[Before-and-after object lists]
■ ■ ■ ■ ■

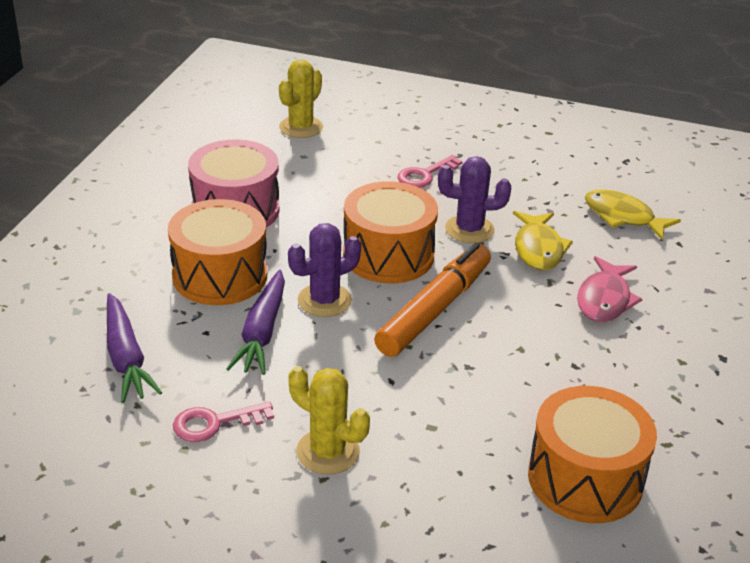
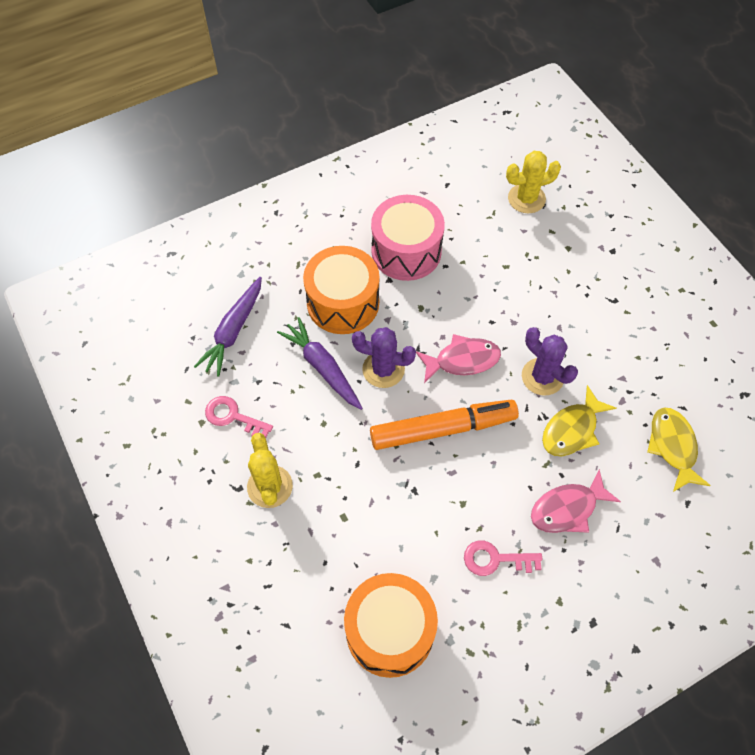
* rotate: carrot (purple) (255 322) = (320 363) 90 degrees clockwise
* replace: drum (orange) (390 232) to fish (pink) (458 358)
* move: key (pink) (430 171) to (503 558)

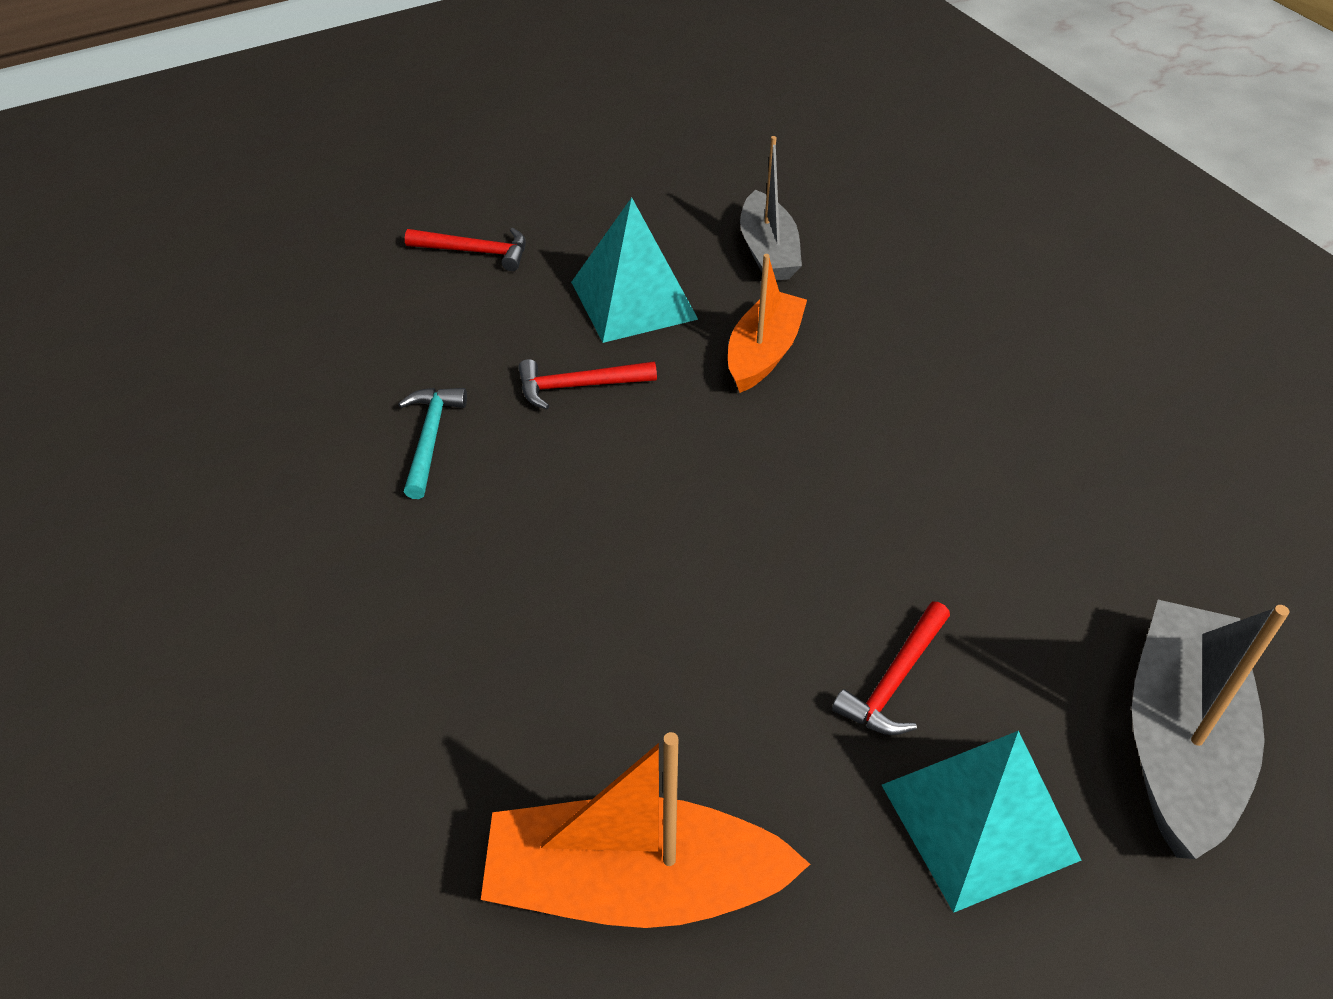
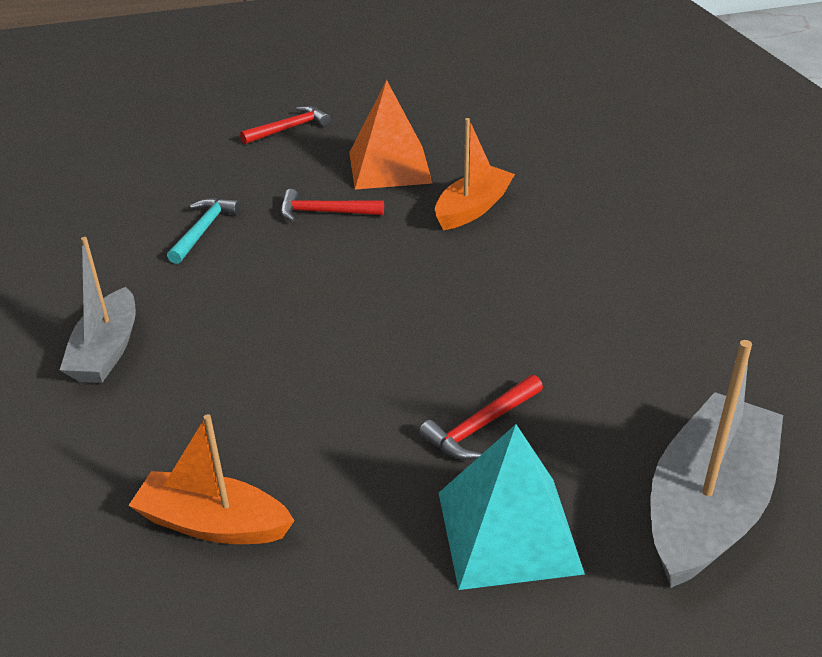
* move: boat (grey) (771 208) to (98 310)
* resize: boat (orange) (645 830) = (211 479) x0.65
* rotate: hammer (red) (465 249) = (285 125) 60 degrees counterclockwise
* recolor: pyramid (turquoise) (634 270) to pyramid (orange) (391 135)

■ ■ ■ ■ ■

AIM OF THE TASK
Reproduce the records in full, exactly as they appear, and show none of the pictures.

EXERCISE RESPONSE
* rotate: carrot (purple) (255 322) = (320 363) 90 degrees clockwise
* replace: drum (orange) (390 232) to fish (pink) (458 358)
* move: key (pink) (430 171) to (503 558)

* move: boat (grey) (771 208) to (98 310)
* resize: boat (orange) (645 830) = (211 479) x0.65
* rotate: hammer (red) (465 249) = (285 125) 60 degrees counterclockwise
* recolor: pyramid (turquoise) (634 270) to pyramid (orange) (391 135)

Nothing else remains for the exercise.